Version comparison data:
====================
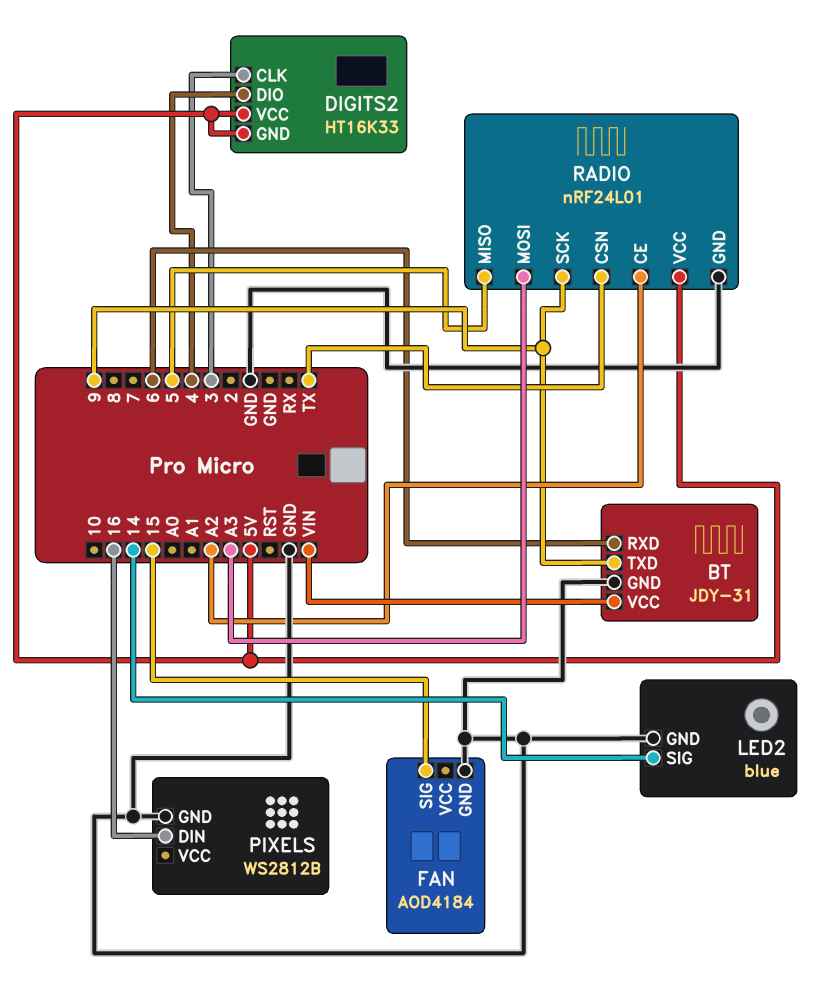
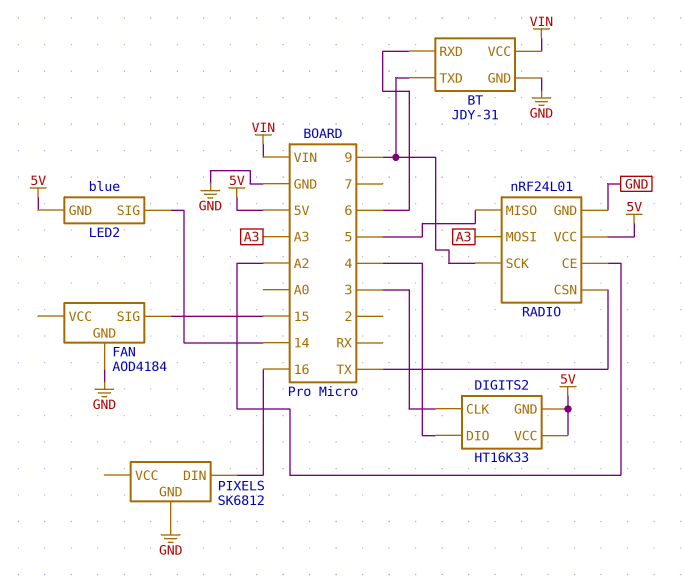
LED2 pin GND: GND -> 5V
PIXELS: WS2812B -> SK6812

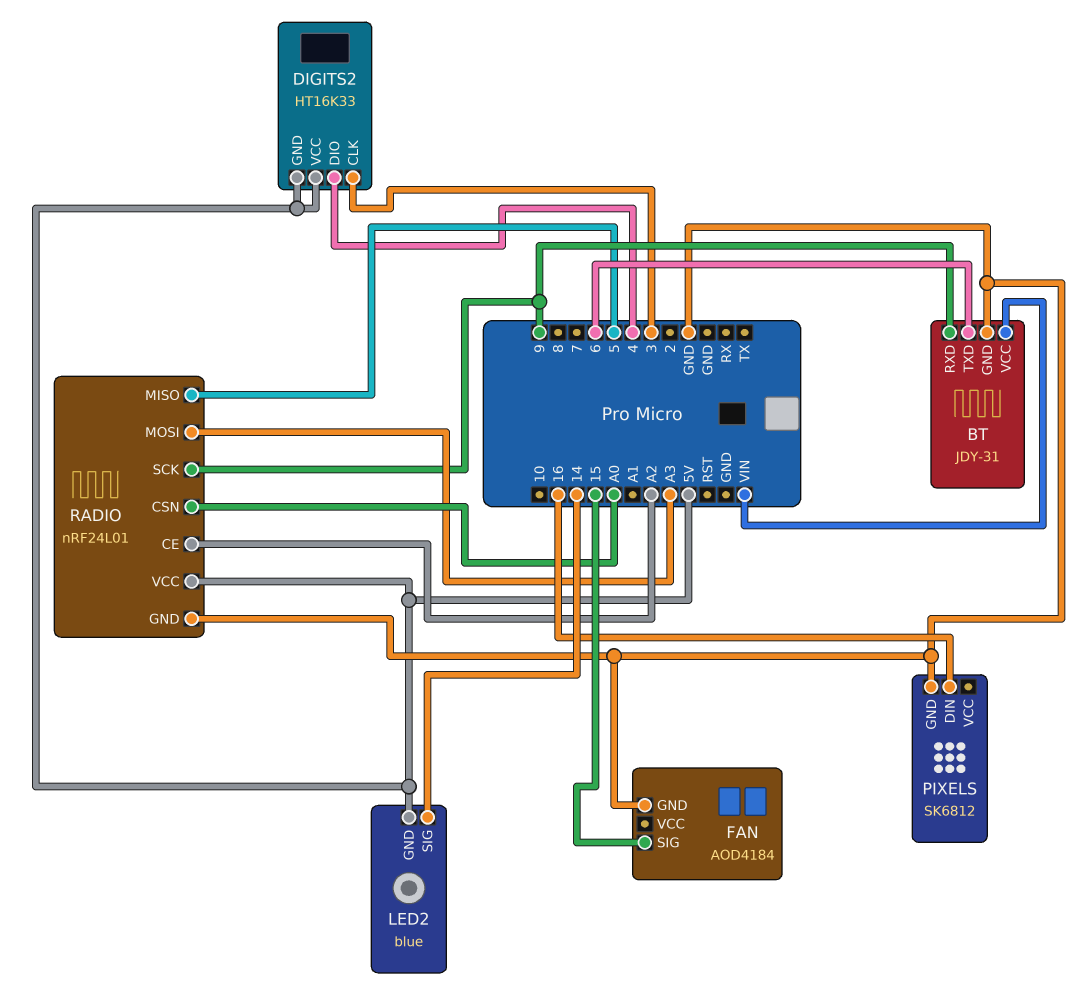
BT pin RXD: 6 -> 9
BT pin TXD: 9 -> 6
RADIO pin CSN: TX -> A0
====================
### About this exercise
Set down every entry exactly as it appears, but skip the pictures.

### Exercise solution
LED2 pin GND: GND -> 5V
PIXELS: WS2812B -> SK6812

BT pin RXD: 6 -> 9
BT pin TXD: 9 -> 6
RADIO pin CSN: TX -> A0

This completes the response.